▶ Exercise details:
Where the line containing "R20: 12k (+24V, NET19) -> 12k (+12V, +24V)" appears in the entries below, start there and print only that line and every line after it, exactly, through the end, excluding pictures.

▶ Given records:
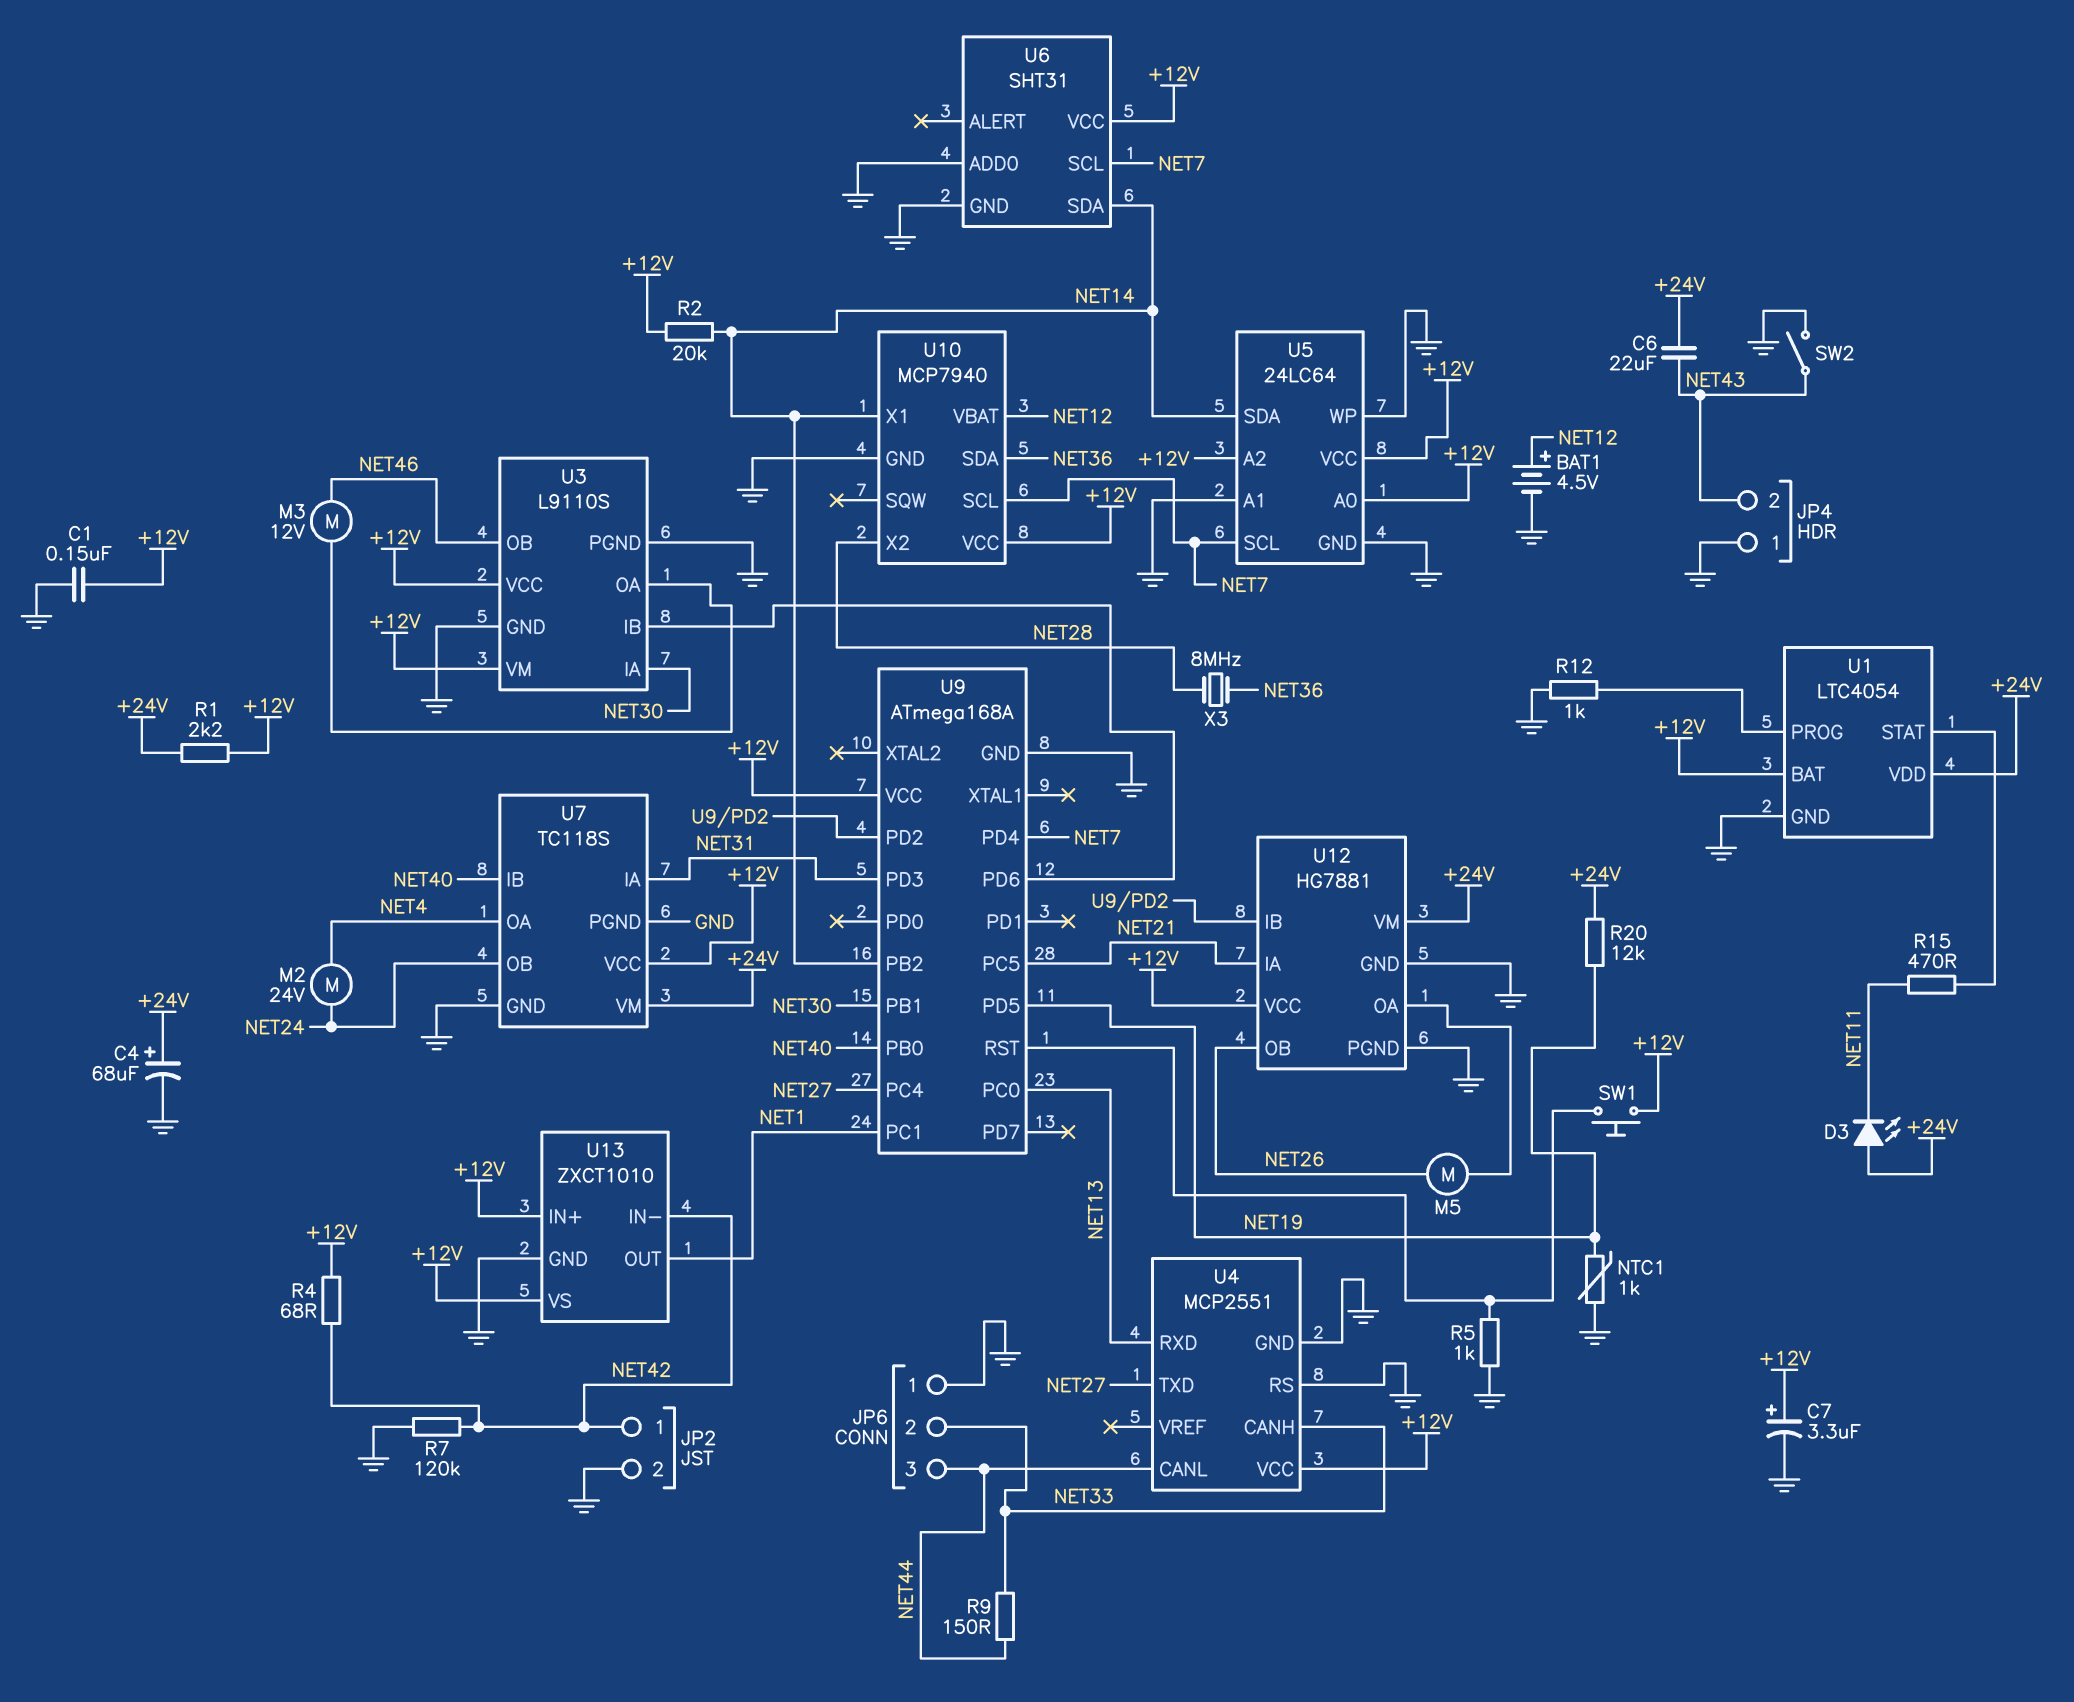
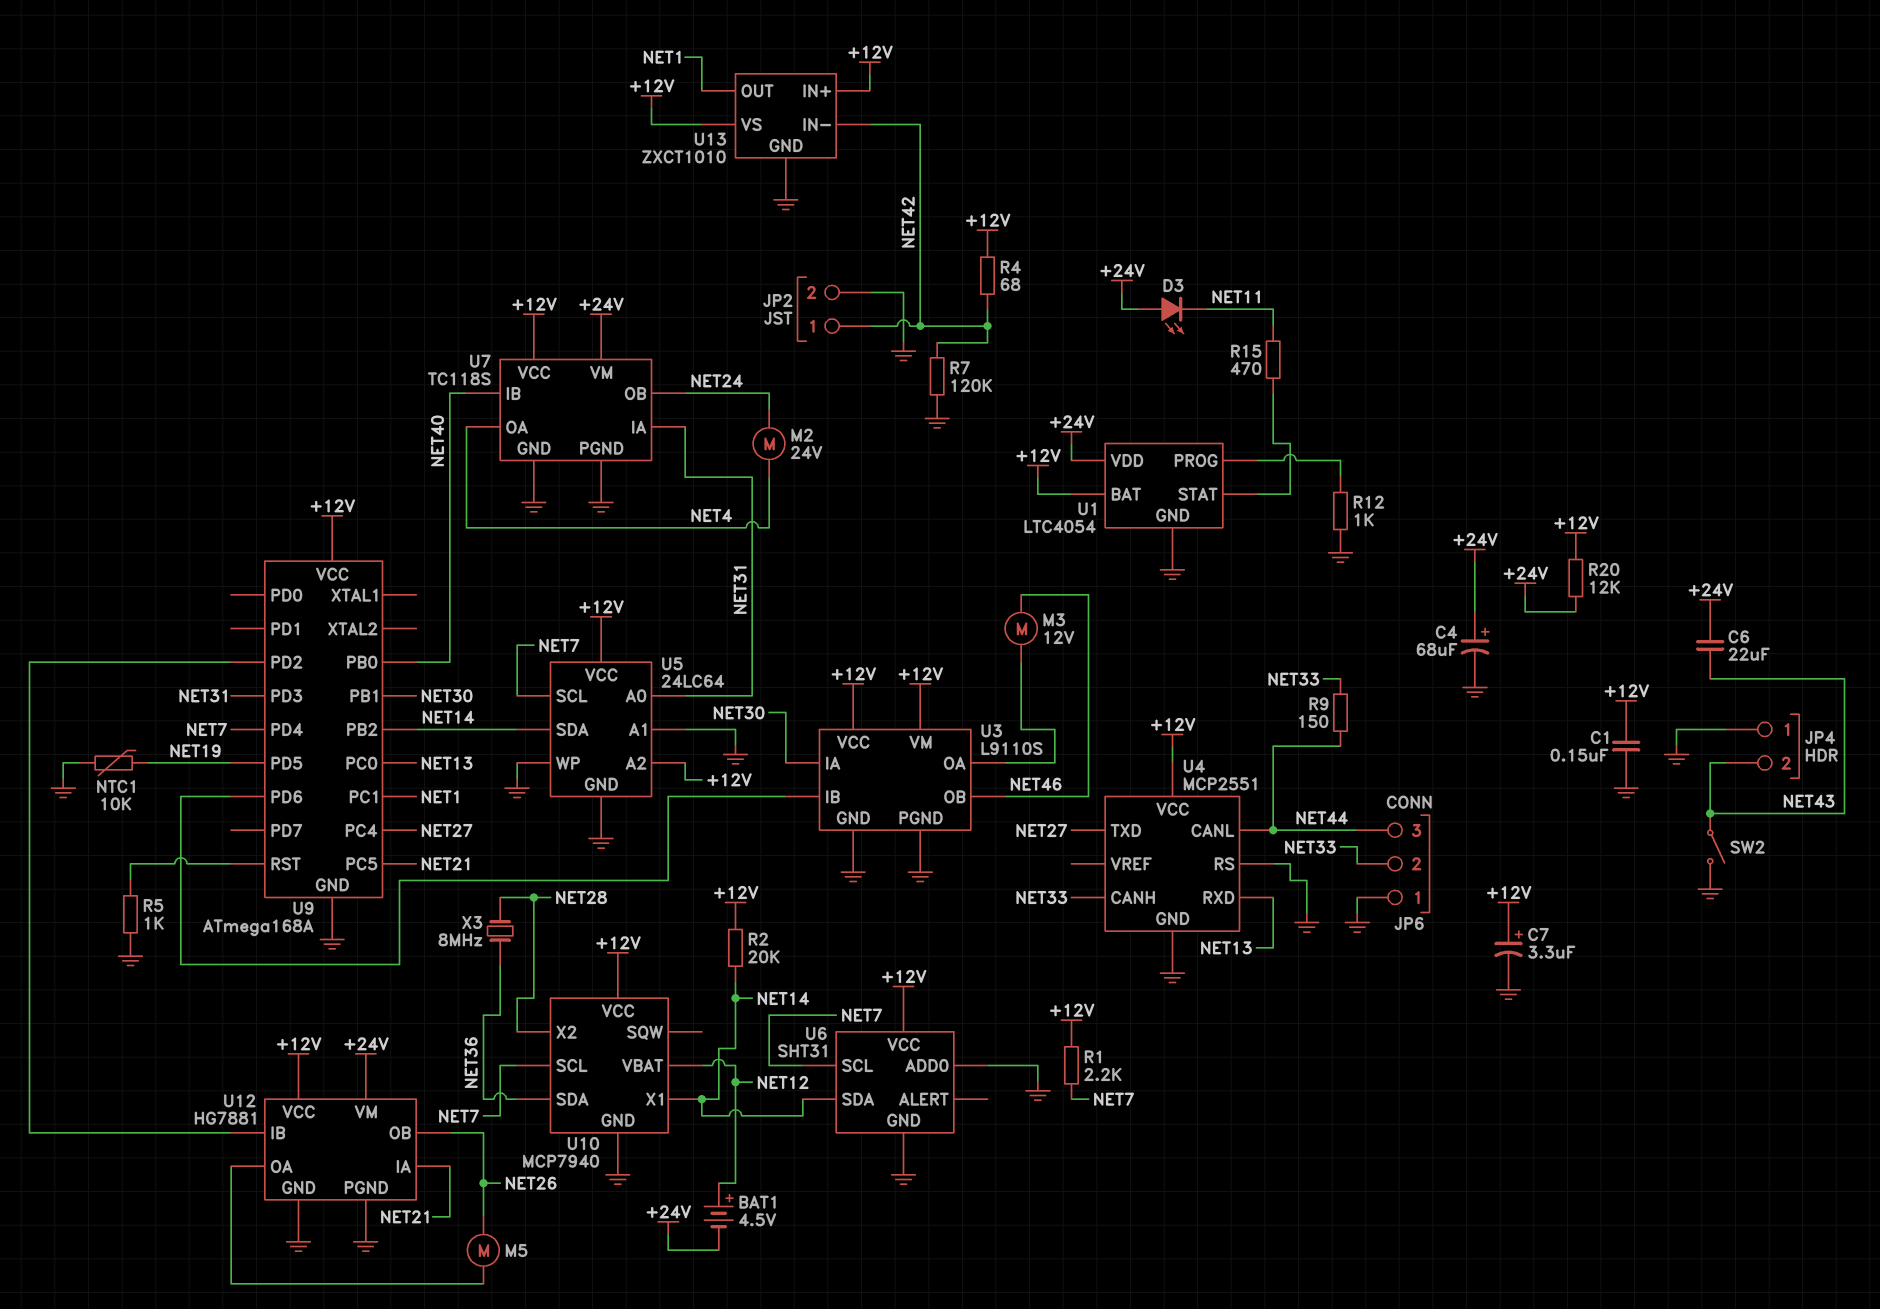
BAT1: 4.5V (plus NET12, minus GND) -> 4.5V (plus NET12, minus +24V)
NTC1: 1k (GND, NET19) -> 10k (GND, NET19)
R1: 2.2k (+12V, +24V) -> 2.2k (+12V, NET7)
R20: 12k (+24V, NET19) -> 12k (+12V, +24V)
SW1: button (+12V, U9/RST) -> none
U5 pin A0: +12V -> NET31

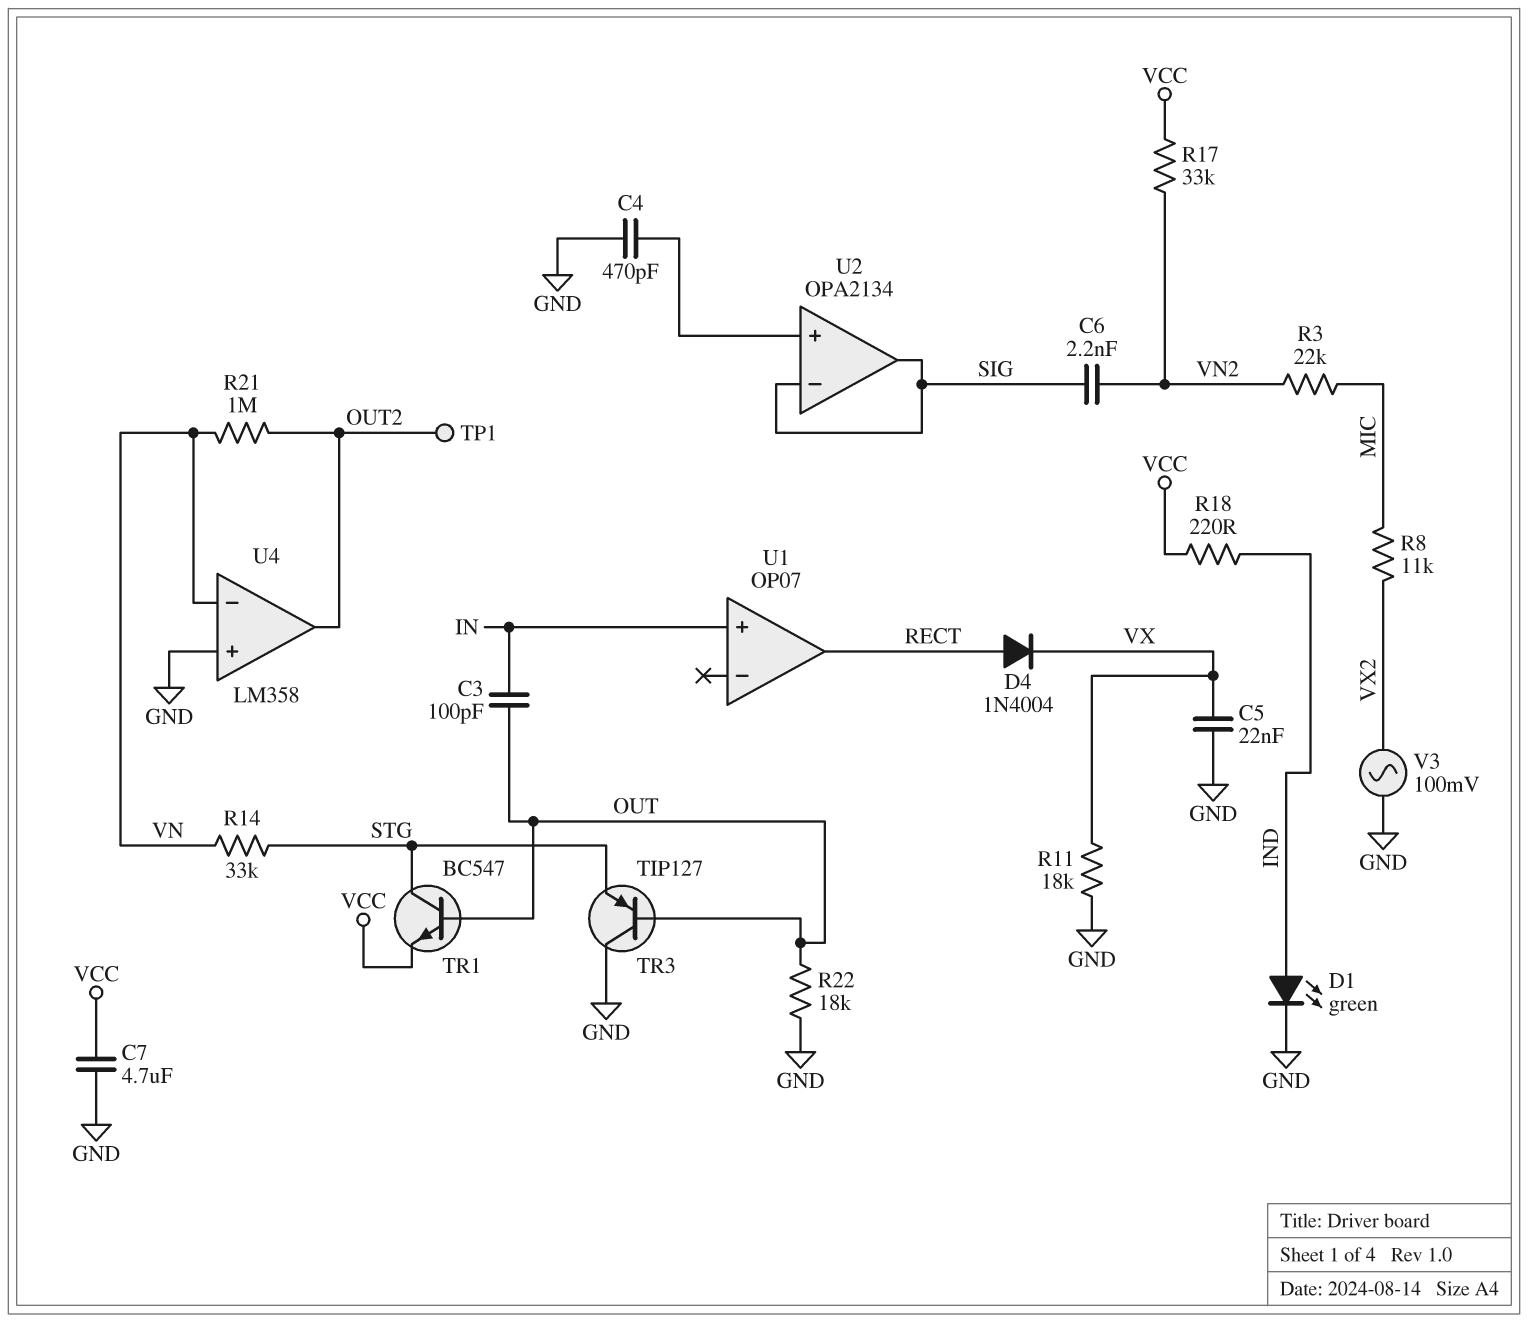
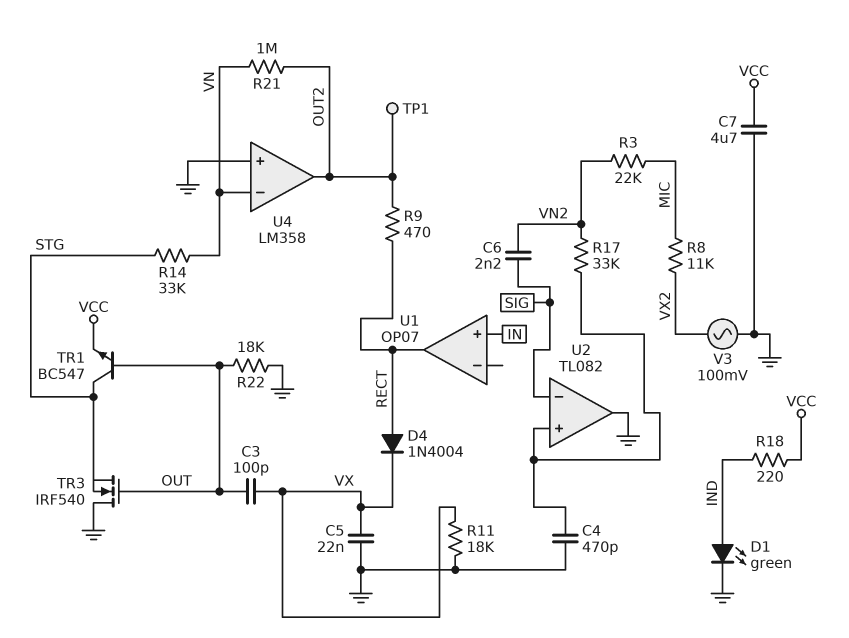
C3: 100pF (IN, OUT) -> 100pF (OUT, VX)
R9: none -> 470 (OUT2, RECT)
R17: 33k (VCC, VN2) -> 33k (U2/in+, VN2)
TR3: PNP TIP127 (B OUT, C GND, E STG) -> NMOS IRF540 (G OUT, D GND, S STG)
U2: OPA2134 -> TL082
U2 pin out: SIG -> GND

▶ Solution for this exercise:
R20: 12k (+24V, NET19) -> 12k (+12V, +24V)
SW1: button (+12V, U9/RST) -> none
U5 pin A0: +12V -> NET31

C3: 100pF (IN, OUT) -> 100pF (OUT, VX)
R9: none -> 470 (OUT2, RECT)
R17: 33k (VCC, VN2) -> 33k (U2/in+, VN2)
TR3: PNP TIP127 (B OUT, C GND, E STG) -> NMOS IRF540 (G OUT, D GND, S STG)
U2: OPA2134 -> TL082
U2 pin out: SIG -> GND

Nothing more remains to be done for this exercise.